§ **Supplied records**

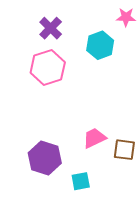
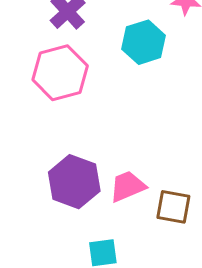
purple hexagon: (45, 158) -> (74, 182), moved

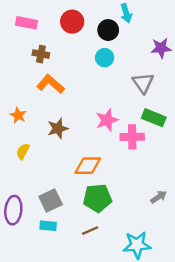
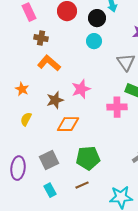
pink rectangle: (27, 23) -> (29, 12), turned 54
pink star: (107, 120) -> (81, 89), moved
orange diamond: (88, 166) -> (68, 124), moved
cyan rectangle: (48, 226) -> (50, 190), moved, turned 56

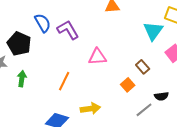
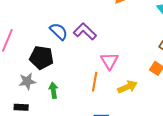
pink triangle: (97, 57) -> (109, 61), moved, turned -42
yellow arrow: (90, 109) -> (127, 87), moved

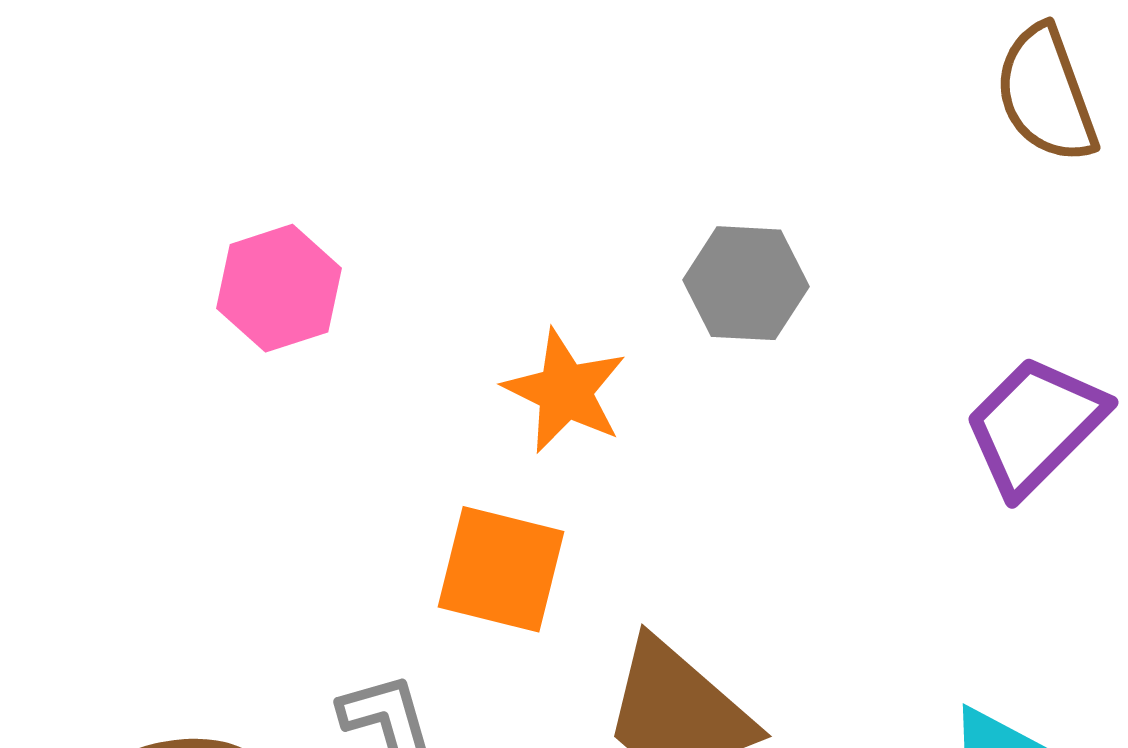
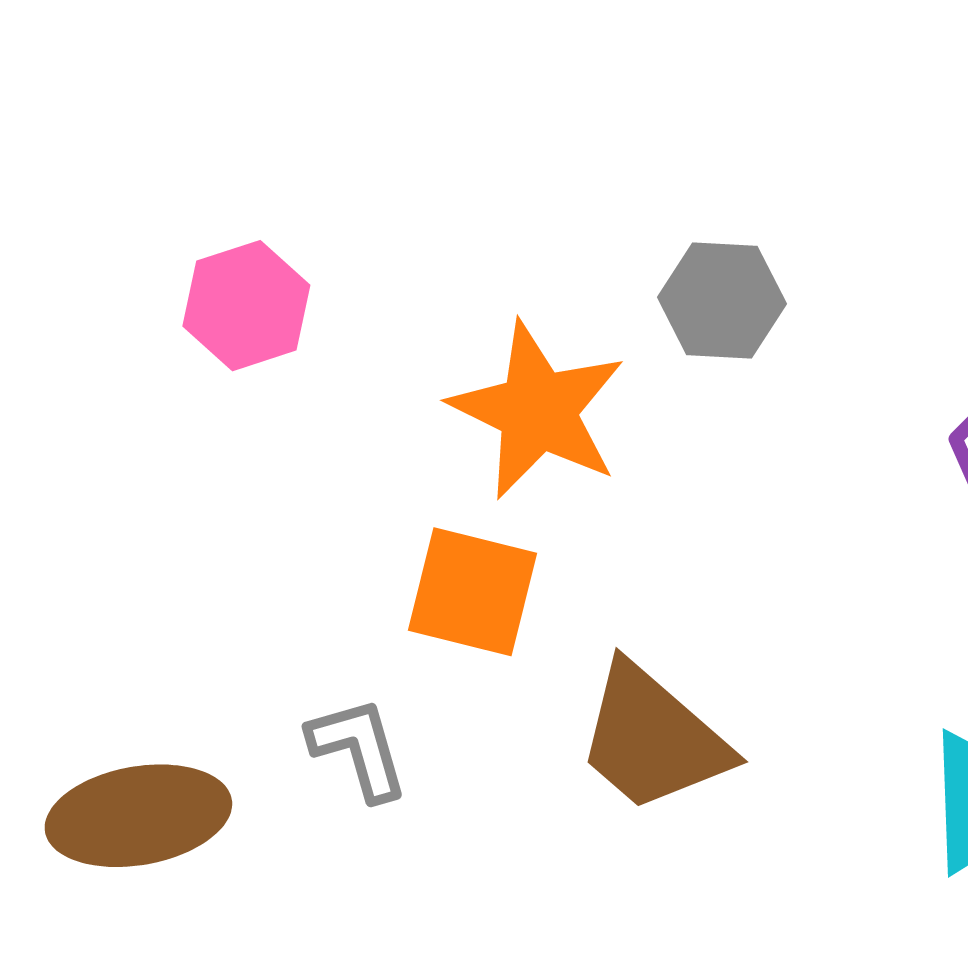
orange star: (565, 391) -> (538, 410), size x1.4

§ **Goal of the exercise**
Only the lines from the one with "pink rectangle: (27, 23)" to the end of the listing, both ends included, should be retyped exactly; no pictures belong in the copy.

§ **Output for this exercise**
pink rectangle: (27, 23) -> (29, 12), turned 54
pink star: (107, 120) -> (81, 89), moved
orange diamond: (88, 166) -> (68, 124), moved
cyan rectangle: (48, 226) -> (50, 190), moved, turned 56

pink triangle: (97, 57) -> (109, 61), moved, turned -42
yellow arrow: (90, 109) -> (127, 87), moved

orange star: (565, 391) -> (538, 410), size x1.4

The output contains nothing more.